[Spatial reasoning data]
=-=-=

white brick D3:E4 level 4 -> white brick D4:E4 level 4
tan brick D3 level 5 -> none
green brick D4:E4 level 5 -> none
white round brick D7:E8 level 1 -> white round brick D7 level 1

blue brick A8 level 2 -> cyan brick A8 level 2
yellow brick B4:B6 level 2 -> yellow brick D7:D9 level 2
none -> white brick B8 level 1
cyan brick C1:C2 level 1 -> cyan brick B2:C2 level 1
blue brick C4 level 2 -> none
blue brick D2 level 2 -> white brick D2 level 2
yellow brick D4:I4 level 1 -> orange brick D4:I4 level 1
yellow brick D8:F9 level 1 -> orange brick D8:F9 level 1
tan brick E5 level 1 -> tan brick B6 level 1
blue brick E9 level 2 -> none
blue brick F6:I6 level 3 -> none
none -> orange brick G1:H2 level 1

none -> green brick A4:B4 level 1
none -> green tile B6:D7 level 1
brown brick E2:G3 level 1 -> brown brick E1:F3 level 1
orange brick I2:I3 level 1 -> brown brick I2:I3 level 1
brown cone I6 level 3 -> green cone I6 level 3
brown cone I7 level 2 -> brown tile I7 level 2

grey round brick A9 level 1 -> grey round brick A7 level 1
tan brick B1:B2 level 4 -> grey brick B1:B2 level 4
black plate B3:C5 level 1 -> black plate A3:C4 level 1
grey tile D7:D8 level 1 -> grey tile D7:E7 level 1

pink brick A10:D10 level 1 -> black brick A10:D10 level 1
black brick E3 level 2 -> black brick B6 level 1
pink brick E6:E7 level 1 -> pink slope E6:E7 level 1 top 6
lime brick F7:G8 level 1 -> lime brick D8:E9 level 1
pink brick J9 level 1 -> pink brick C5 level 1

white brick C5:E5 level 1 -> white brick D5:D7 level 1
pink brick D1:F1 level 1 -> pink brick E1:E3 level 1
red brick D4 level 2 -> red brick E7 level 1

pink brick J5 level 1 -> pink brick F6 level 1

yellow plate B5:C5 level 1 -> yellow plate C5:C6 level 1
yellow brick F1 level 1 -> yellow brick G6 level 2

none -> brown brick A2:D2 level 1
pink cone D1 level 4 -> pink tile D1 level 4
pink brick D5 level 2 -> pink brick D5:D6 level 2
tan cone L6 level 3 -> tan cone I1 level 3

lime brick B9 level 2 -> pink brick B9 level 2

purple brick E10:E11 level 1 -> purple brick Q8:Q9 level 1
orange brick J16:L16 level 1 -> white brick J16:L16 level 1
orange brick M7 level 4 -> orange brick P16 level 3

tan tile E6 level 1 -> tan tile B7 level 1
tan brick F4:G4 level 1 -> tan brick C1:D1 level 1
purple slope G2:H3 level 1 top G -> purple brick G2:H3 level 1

=-=-=

Requirement> Word for word, restate the lines of the data above that fall between the line holding "lime brick F7:G8" and the line holding "tan brick F4:G4", inclusive, and no other lines.

Result of the task>
lime brick F7:G8 level 1 -> lime brick D8:E9 level 1
pink brick J9 level 1 -> pink brick C5 level 1

white brick C5:E5 level 1 -> white brick D5:D7 level 1
pink brick D1:F1 level 1 -> pink brick E1:E3 level 1
red brick D4 level 2 -> red brick E7 level 1

pink brick J5 level 1 -> pink brick F6 level 1

yellow plate B5:C5 level 1 -> yellow plate C5:C6 level 1
yellow brick F1 level 1 -> yellow brick G6 level 2

none -> brown brick A2:D2 level 1
pink cone D1 level 4 -> pink tile D1 level 4
pink brick D5 level 2 -> pink brick D5:D6 level 2
tan cone L6 level 3 -> tan cone I1 level 3

lime brick B9 level 2 -> pink brick B9 level 2

purple brick E10:E11 level 1 -> purple brick Q8:Q9 level 1
orange brick J16:L16 level 1 -> white brick J16:L16 level 1
orange brick M7 level 4 -> orange brick P16 level 3

tan tile E6 level 1 -> tan tile B7 level 1
tan brick F4:G4 level 1 -> tan brick C1:D1 level 1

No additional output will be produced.